• _EXERCISE DATA_:
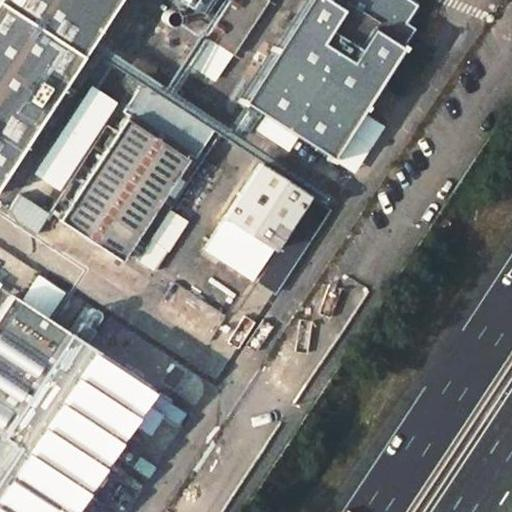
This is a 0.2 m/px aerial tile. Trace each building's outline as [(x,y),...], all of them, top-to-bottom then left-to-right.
[(0,0),(0,157),(102,0),(0,0)] [(231,0),(208,37),(232,53),(234,55),(269,1),(267,0),(231,0)] [(314,0),(249,102),(338,159),(410,46),(405,43),(415,28),(407,23),(418,5),(409,0),(314,0)] [(232,53),(208,37),(201,49),(225,66),(232,53)] [(85,88),(26,180),(53,197),(112,108),(85,88)] [(207,139),(133,90),(119,116),(124,120),(55,222),(116,263),(182,157),(189,161),(207,139)] [(263,166),(207,249),(250,279),(307,196),(263,166)] [(11,296),(0,313),(0,511),(60,511),(145,383),(11,296)]
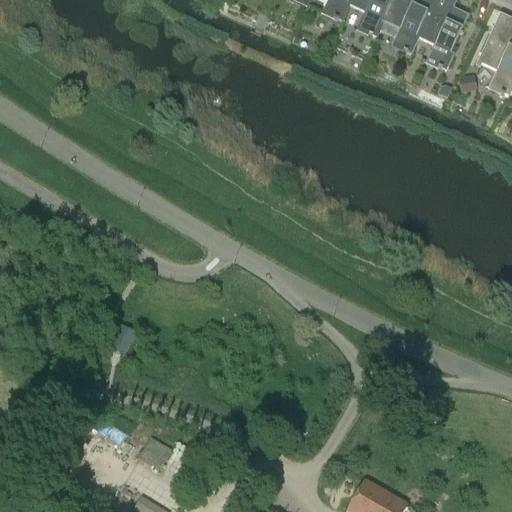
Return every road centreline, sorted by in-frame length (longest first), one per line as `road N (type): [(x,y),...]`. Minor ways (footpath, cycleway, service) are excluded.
road 1 (unclassified): [(256,268),(0,105)]
road 2 (unclassified): [(511,387),(256,268)]
road 3 (unclassified): [(256,268),(371,374)]
road 4 (unclassified): [(371,374),(511,391)]
road 5 (track): [(214,511),(262,450),(311,474)]
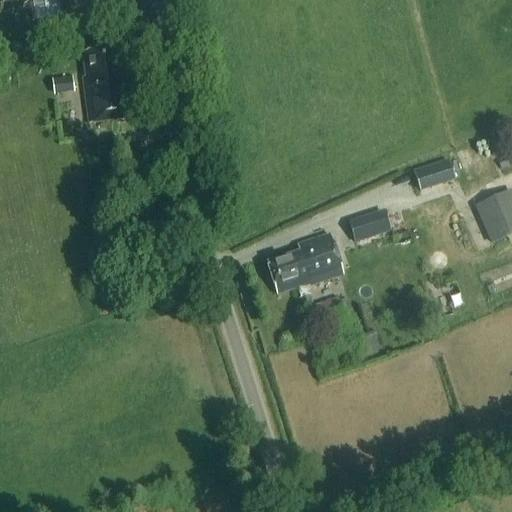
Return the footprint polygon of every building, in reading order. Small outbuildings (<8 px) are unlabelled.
[(28,0),(0,0),(0,9),(2,14),(29,2),(28,0)] [(59,0),(60,0),(45,2),(48,26),(64,24),(63,17),(86,14),(86,11),(108,8),(106,0),(59,0)] [(89,125),(133,119),(128,81),(119,83),(115,51),(83,56),(86,79),(83,79),(89,125)] [(52,81),(54,96),(74,93),(72,79),(52,81)] [(506,159),(498,162),(501,171),(510,168),(506,159)] [(447,181),(414,192),(419,206),(451,195),(447,181)] [(511,236),(511,190),(474,208),(491,245),(511,236)] [(382,212),(348,223),(355,243),(389,232),(382,212)] [(278,297),(298,290),(301,298),(311,295),(309,288),(343,276),(329,237),(296,248),(299,255),(267,266),(278,297)] [(310,296),(299,300),(303,311),(314,307),(310,296)] [(338,299),(315,307),(324,333),(347,325),(344,317),(352,314),(347,300),(339,303),(338,299)]
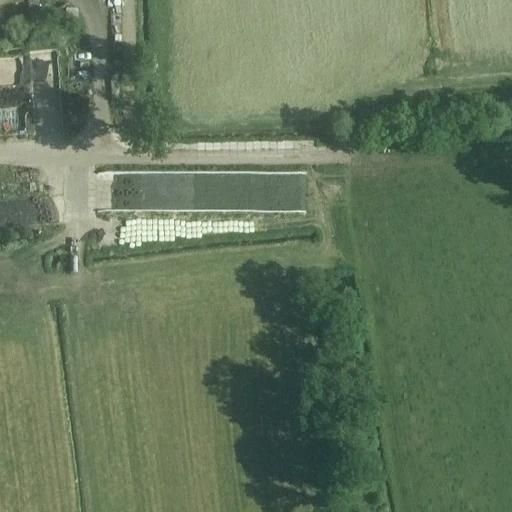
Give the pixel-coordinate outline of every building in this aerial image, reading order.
[(0,53),(0,78),(22,78),(21,52),(0,53)] [(100,107),(99,79),(90,79),(90,107),(100,107)] [(148,186),(165,185),(164,172),(147,173),(148,186)] [(172,224),(194,224),(195,181),(173,181),(172,224)] [(107,237),(122,237),(122,224),(107,223),(107,237)]
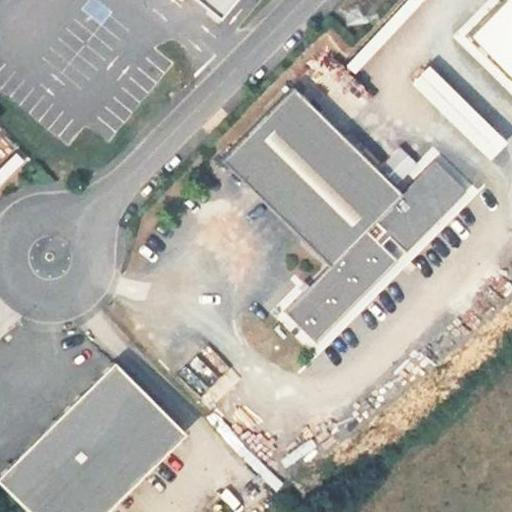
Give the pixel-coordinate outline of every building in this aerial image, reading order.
[(236,0),(191,0),(218,22),(236,0)] [(511,0),(501,0),(466,36),(511,81),(511,0)] [(405,82),(476,147),(493,128),(423,63),(405,82)] [(328,268),(284,313),(316,345),(398,261),(382,246),(366,230),(401,195),(293,88),(221,161),(328,268)] [(366,230),(382,246),(389,238),(406,254),(466,192),(435,162),(401,195),(366,230)] [(0,475),(0,486),(25,511),(105,511),(183,437),(113,365),(0,475)]
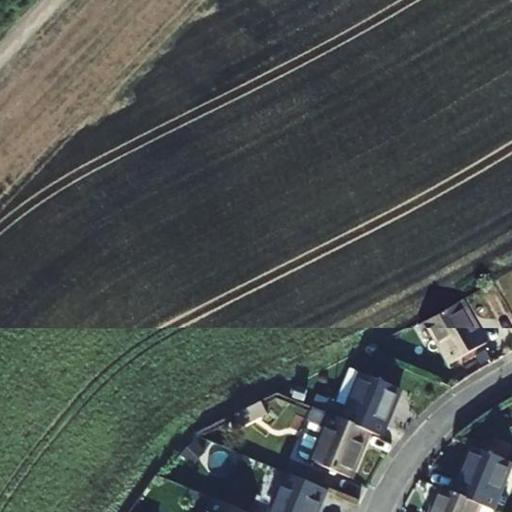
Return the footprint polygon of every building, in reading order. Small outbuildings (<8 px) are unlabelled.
[(482,343),(459,300),(454,302),(421,319),(446,363),(482,343)] [(342,423),(367,433),(379,438),(397,391),(360,376),(342,423)] [(349,479),(367,433),(342,423),(315,412),(298,453),(301,459),(312,464),(349,479)] [(453,496),(479,506),(489,511),(509,463),(472,448),(453,496)] [(316,511),(325,492),(288,478),(273,511),(316,511)] [(476,511),(479,506),(453,496),(441,491),(432,511),(476,511)]
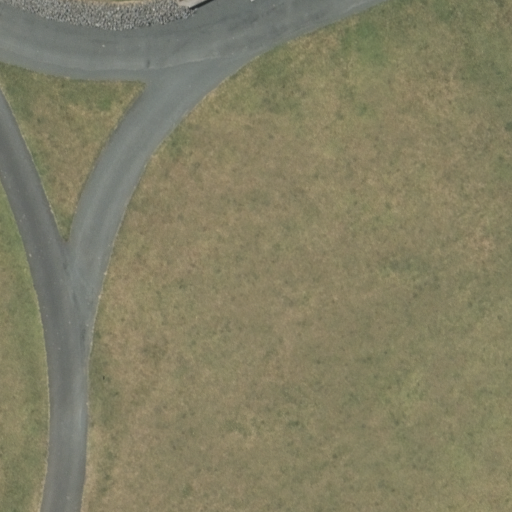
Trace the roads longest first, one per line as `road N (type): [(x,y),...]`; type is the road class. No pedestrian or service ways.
road 1 (track): [(66,363),(101,210),(151,124),(262,20)]
road 2 (track): [(0,136),(38,235),(66,363),(56,511)]
road 3 (track): [(313,0),(172,56),(46,34),(0,14)]
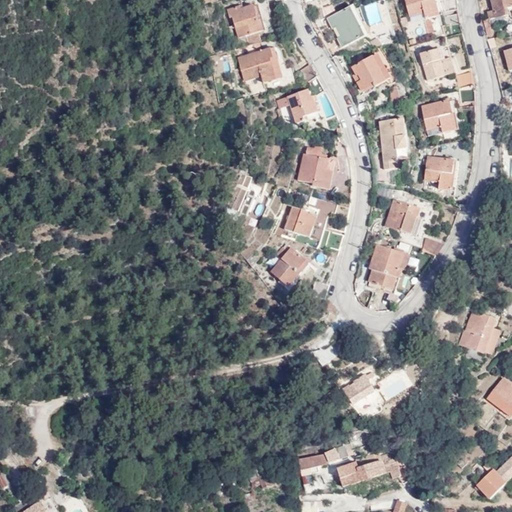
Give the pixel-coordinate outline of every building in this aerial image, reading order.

• _WHAT IS BEING ASKED_:
Rewrite the data from the line with "Return every road" to the line with "road 5 (track): [(214,511),(262,450),(311,474)]", putting "left out" in place of "excluded" and keeping everything else the same.

• _RESULT OF THIS TASK_:
Return every road centreline, sorted by in-frame length (longest first), one per line as `road N (type): [(x,y),...]`. Minor ways (footpath, cycleway, service) are left out.
road 1 (unclassified): [(256,268),(0,105)]
road 2 (unclassified): [(511,387),(256,268)]
road 3 (unclassified): [(256,268),(371,374)]
road 4 (unclassified): [(371,374),(511,391)]
road 5 (track): [(214,511),(262,450),(311,474)]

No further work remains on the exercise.